── Dataset extract

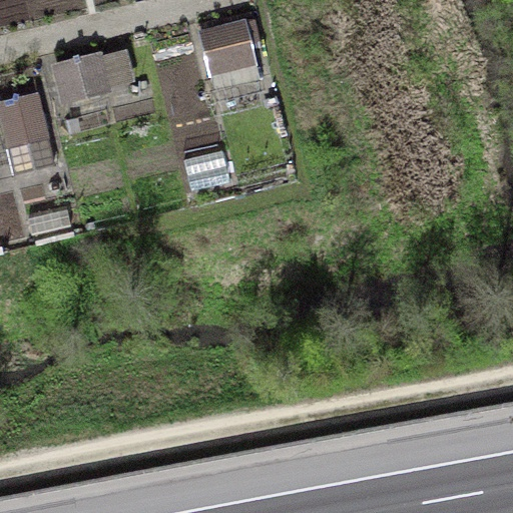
[(245,23),(245,21),(197,32),(213,96),(261,84),(252,53),(263,50),(255,21),(245,23)]
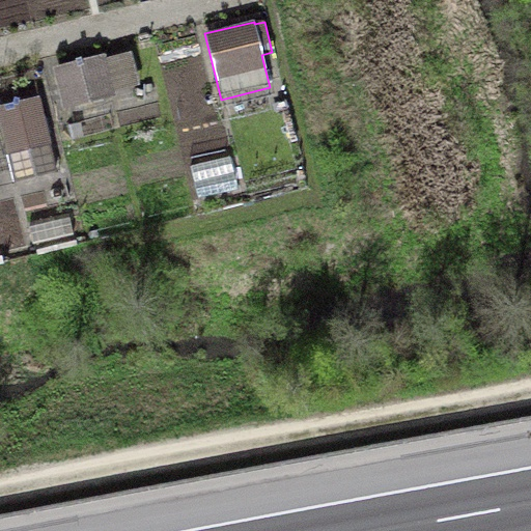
[(107,60),(106,55),(53,67),(64,111),(116,99),(115,93),(140,87),(133,54),(107,60)]
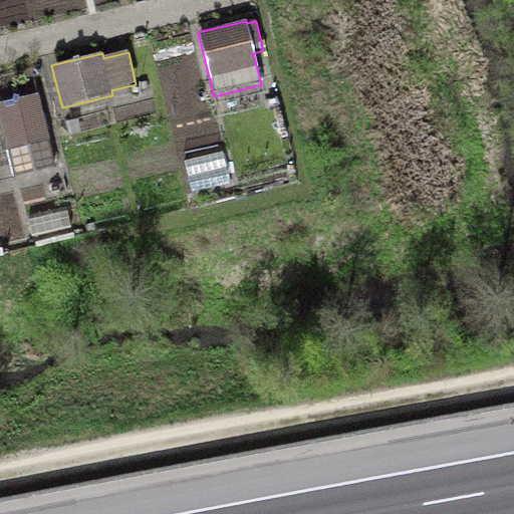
[(56,169),(38,95),(0,104),(0,130),(12,179),(56,169)]
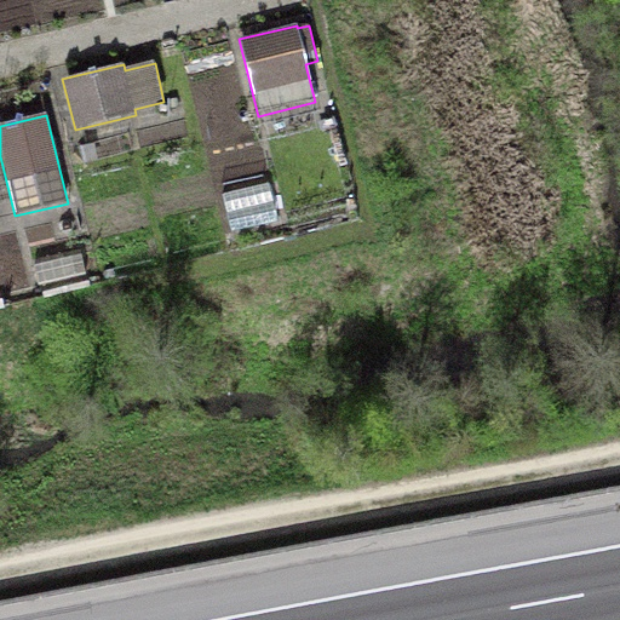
[(98,164),(93,144),(80,148),(85,166),(98,164)]
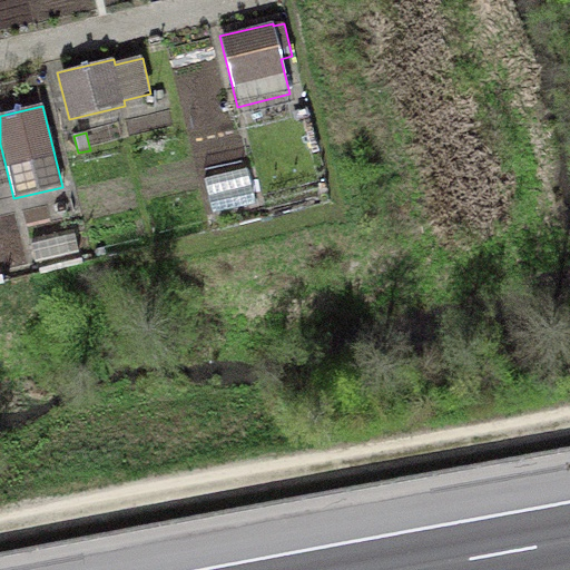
[(237,147),(235,134),(209,138),(213,151),(237,147)]
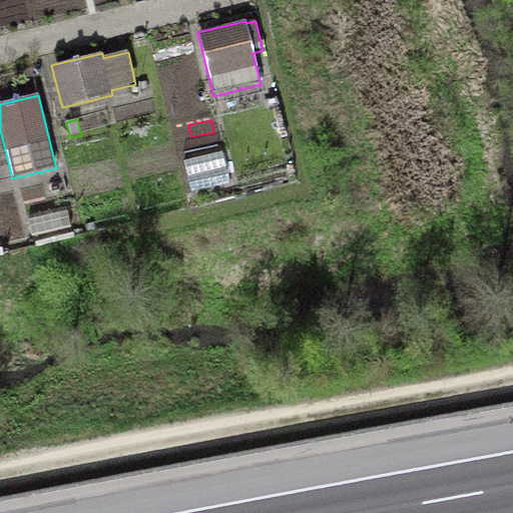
[(229,183),(221,152),(182,161),(190,193),(229,183)]
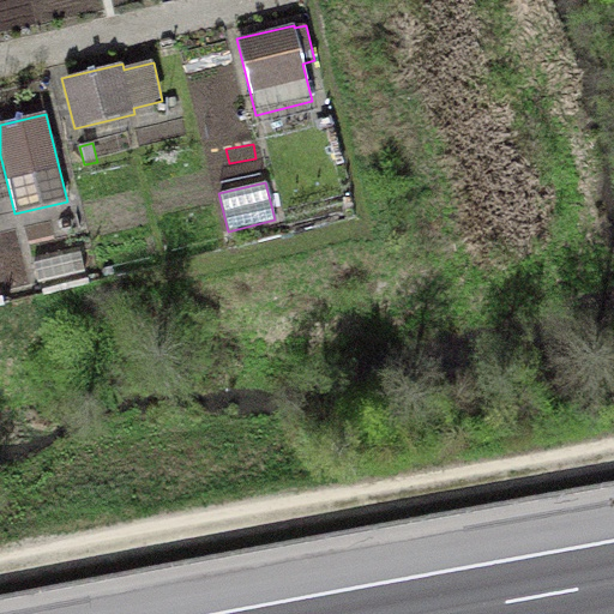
[(31,263),(36,283),(85,272),(82,252),(31,263)]
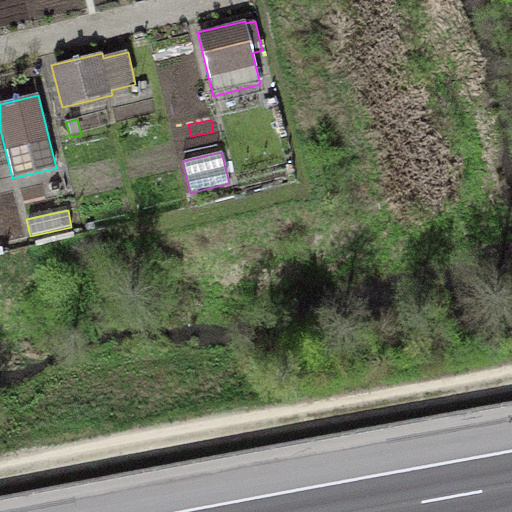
[(0,233),(16,230),(13,218),(0,221),(0,233)]
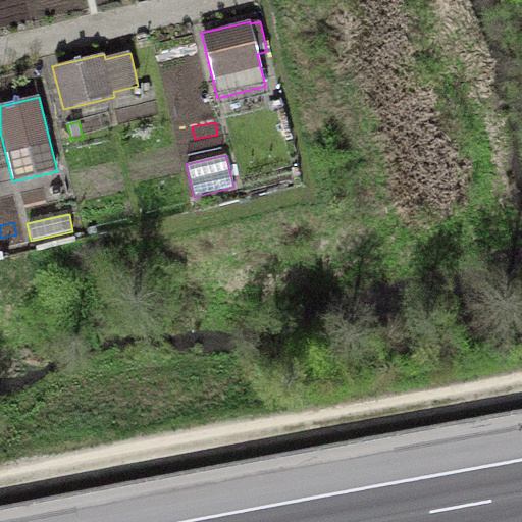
[(75,242),(74,238),(37,247),(38,251),(75,242)]
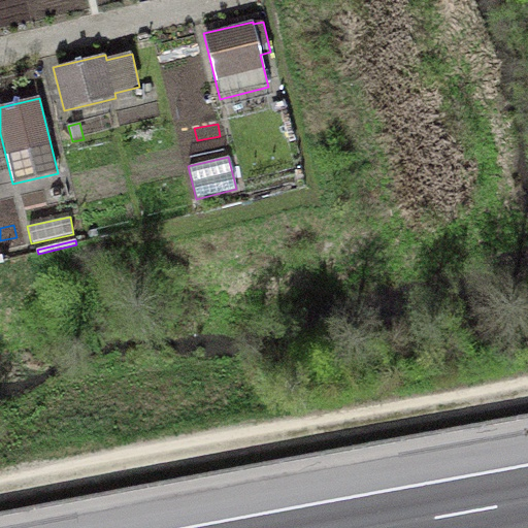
All buildings are outlined.
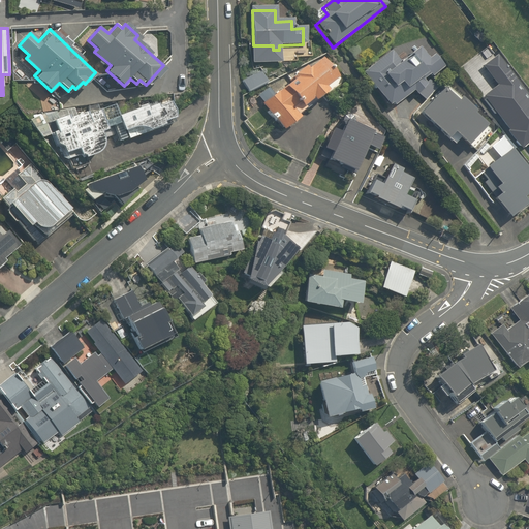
[(423,84),(442,69),(433,56),(427,60),(418,48),(400,61),(393,52),(363,74),(387,109),(409,93),(411,97),(425,87),(423,84)]
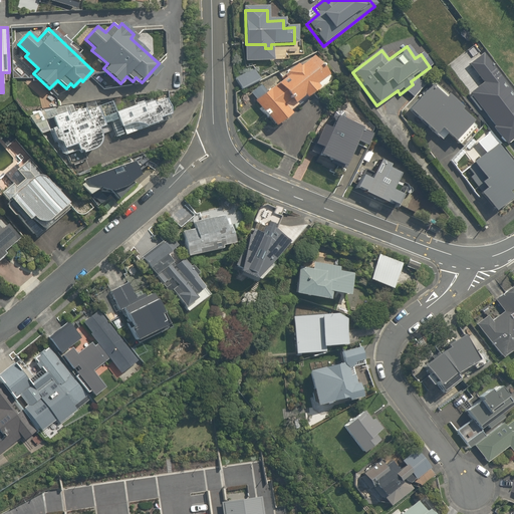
[(513,65),(504,50),(494,57),(503,72),(513,65)]
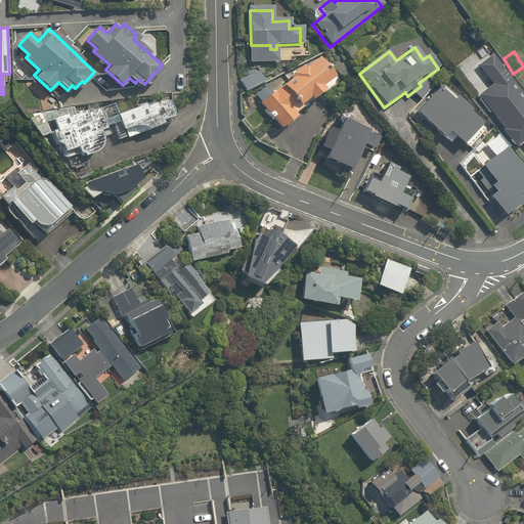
[(498,98),(484,110),(500,131),(497,133),(513,154),(523,145),(523,146),(523,101),(493,60),(478,72),(498,98)]
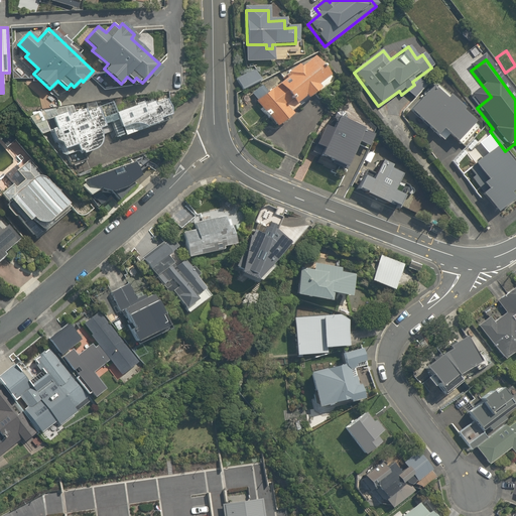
[(301,102),(303,105),(318,93),(315,89),(326,81),(311,60),(254,104),(274,131),(292,118),(287,112),(301,102)]
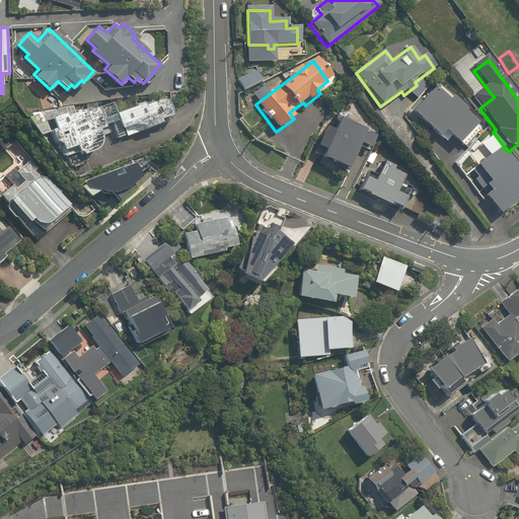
[(238,79),(243,91),(261,84),(255,72),(238,79)]
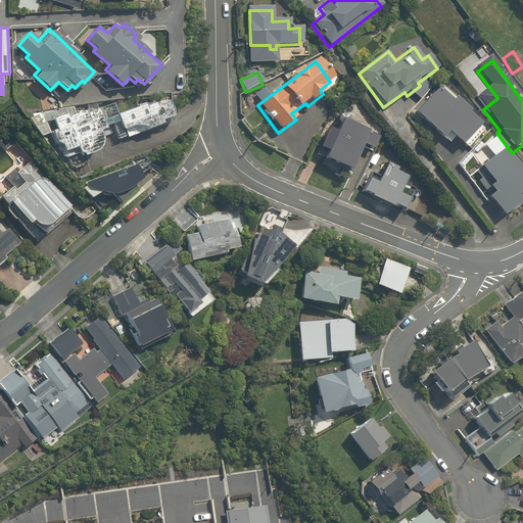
[(447,108),(433,96),(414,120),(440,141),(444,136),(461,148),(475,129),(463,120),(466,114),(452,103),(447,108)]
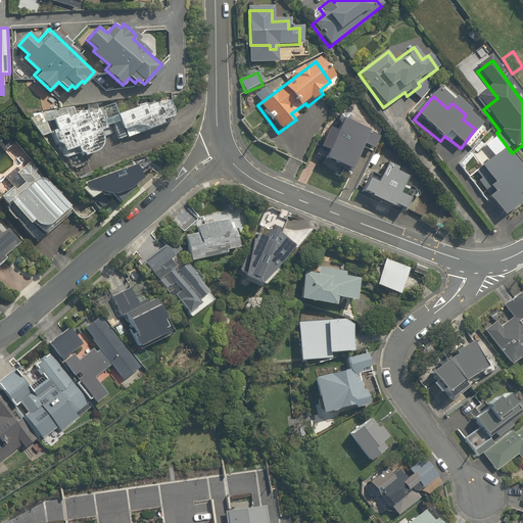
[(116,112),(122,129),(142,123),(143,127),(161,122),(160,117),(171,114),(165,98),(116,112)]
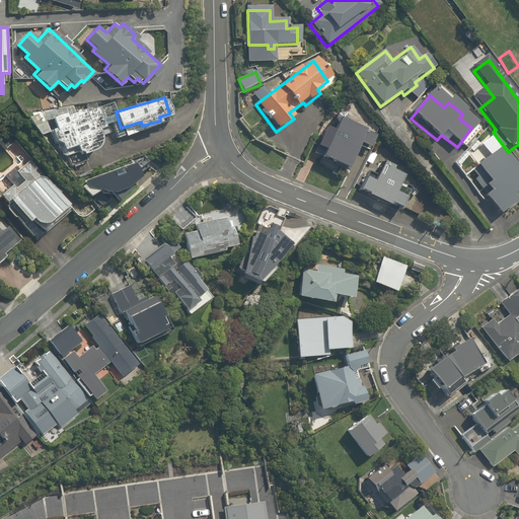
[(101,140),(101,139),(97,129),(103,127),(96,105),(52,119),(55,128),(51,129),(55,141),(60,140),(63,149),(75,145),(78,154),(96,149),(97,148),(97,147),(98,147),(98,146),(99,146),(99,145),(100,144),(100,143),(100,142),(101,141),(101,140)]
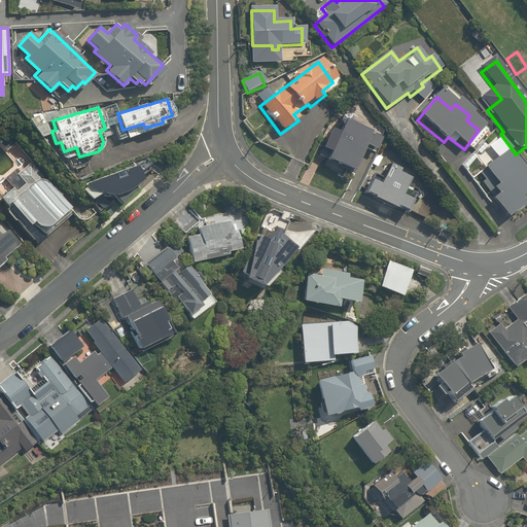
[(336,136),(327,132),(319,148),(327,152),(322,164),(346,175),(359,148),(373,154),(380,141),(343,123),(336,136)]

────

What is needed is an exact copy of the lines from the one with "[(56,169),(38,95),(0,104),(0,130),(12,179),(56,169)]" through the end of the data above, both included, minus any pictures.

[(56,169),(38,95),(0,104),(0,130),(12,179),(56,169)]
[(98,164),(93,144),(80,148),(85,166),(98,164)]
[(237,147),(235,134),(209,138),(213,151),(237,147)]
[(229,183),(221,152),(182,161),(190,193),(229,183)]
[(31,263),(36,283),(85,272),(82,252),(31,263)]
[(0,233),(16,230),(13,218),(0,221),(0,233)]
[(75,242),(74,238),(37,247),(38,251),(75,242)]
All buildings are outlined.
[(423,84),(442,69),(433,56),(427,60),(418,48),(400,61),(393,52),(363,74),(387,109),(409,93),(411,97),(425,87),(423,84)]
[(513,65),(504,50),(494,57),(503,72),(513,65)]
[(498,98),(484,110),(500,131),(497,133),(513,154),(523,145),(523,146),(523,101),(493,60),(478,72),(498,98)]
[(301,102),(303,105),(318,93),(315,89),(326,81),(311,60),(254,104),(274,131),(292,118),(287,112),(301,102)]
[(238,79),(243,91),(261,84),(255,72),(238,79)]
[(447,108),(433,96),(414,120),(440,141),(444,136),(461,148),(475,129),(463,120),(466,114),(452,103),(447,108)]
[(116,112),(122,129),(142,123),(143,127),(161,122),(160,117),(171,114),(165,98),(116,112)]
[(101,140),(101,139),(97,129),(103,127),(96,105),(52,119),(55,128),(51,129),(55,141),(60,140),(63,149),(75,145),(78,154),(96,149),(97,148),(97,147),(98,147),(98,146),(99,146),(99,145),(100,144),(100,143),(100,142),(101,141),(101,140)]
[(336,136),(327,132),(319,148),(327,152),(322,164),(346,175),(359,148),(373,154),(380,141),(343,123),(336,136)]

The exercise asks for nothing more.